→ **Dataset records**:
:::
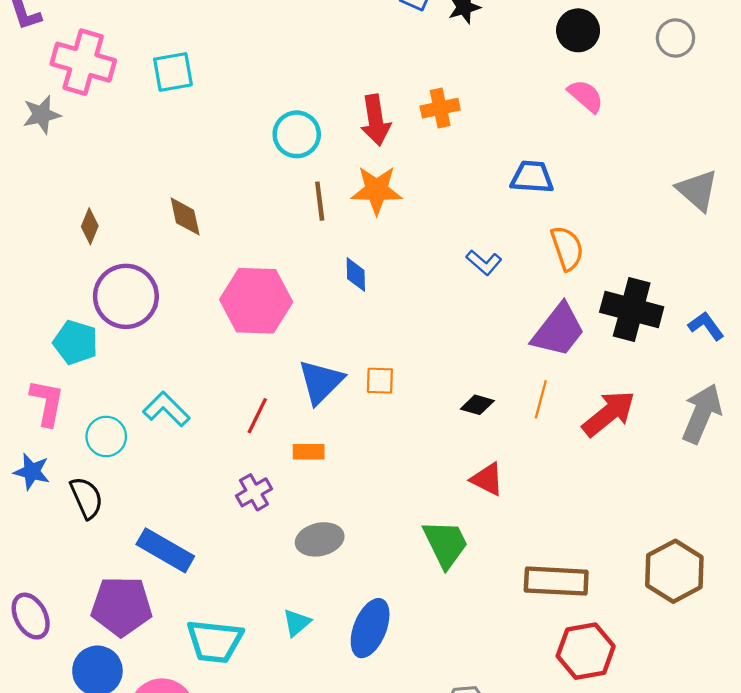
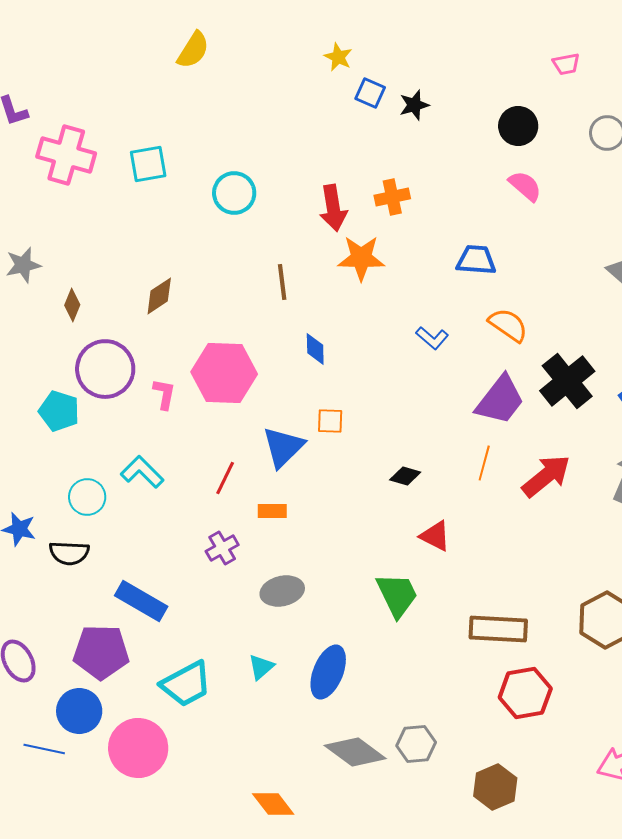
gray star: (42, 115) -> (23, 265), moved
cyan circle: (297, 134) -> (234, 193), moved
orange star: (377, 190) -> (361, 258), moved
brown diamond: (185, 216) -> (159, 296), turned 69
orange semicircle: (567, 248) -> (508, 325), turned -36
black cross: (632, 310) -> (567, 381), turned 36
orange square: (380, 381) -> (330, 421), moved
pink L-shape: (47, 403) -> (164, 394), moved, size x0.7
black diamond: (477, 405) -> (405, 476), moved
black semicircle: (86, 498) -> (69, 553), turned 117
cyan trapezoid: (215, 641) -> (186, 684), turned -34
:::
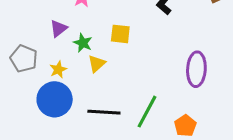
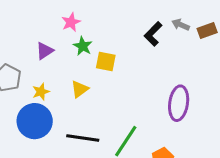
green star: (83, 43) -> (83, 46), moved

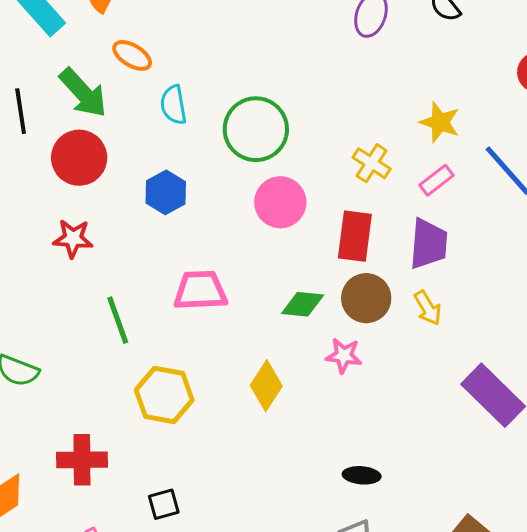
:::
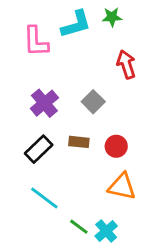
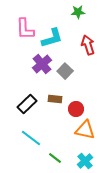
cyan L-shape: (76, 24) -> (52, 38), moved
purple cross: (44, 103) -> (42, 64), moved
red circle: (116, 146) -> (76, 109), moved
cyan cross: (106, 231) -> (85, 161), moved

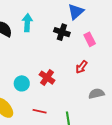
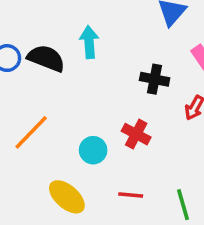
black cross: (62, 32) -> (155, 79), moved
:::
→ **Problem to solve**:
Using the records above, set down exactly the lines from the one with "gray star: (42, 115) -> (23, 265), moved" through the one with "black diamond: (477, 405)", inclusive, and nothing more.

→ **Solved problem**:
gray star: (42, 115) -> (23, 265), moved
cyan circle: (297, 134) -> (234, 193), moved
orange star: (377, 190) -> (361, 258), moved
brown diamond: (185, 216) -> (159, 296), turned 69
orange semicircle: (567, 248) -> (508, 325), turned -36
black cross: (632, 310) -> (567, 381), turned 36
orange square: (380, 381) -> (330, 421), moved
pink L-shape: (47, 403) -> (164, 394), moved, size x0.7
black diamond: (477, 405) -> (405, 476), moved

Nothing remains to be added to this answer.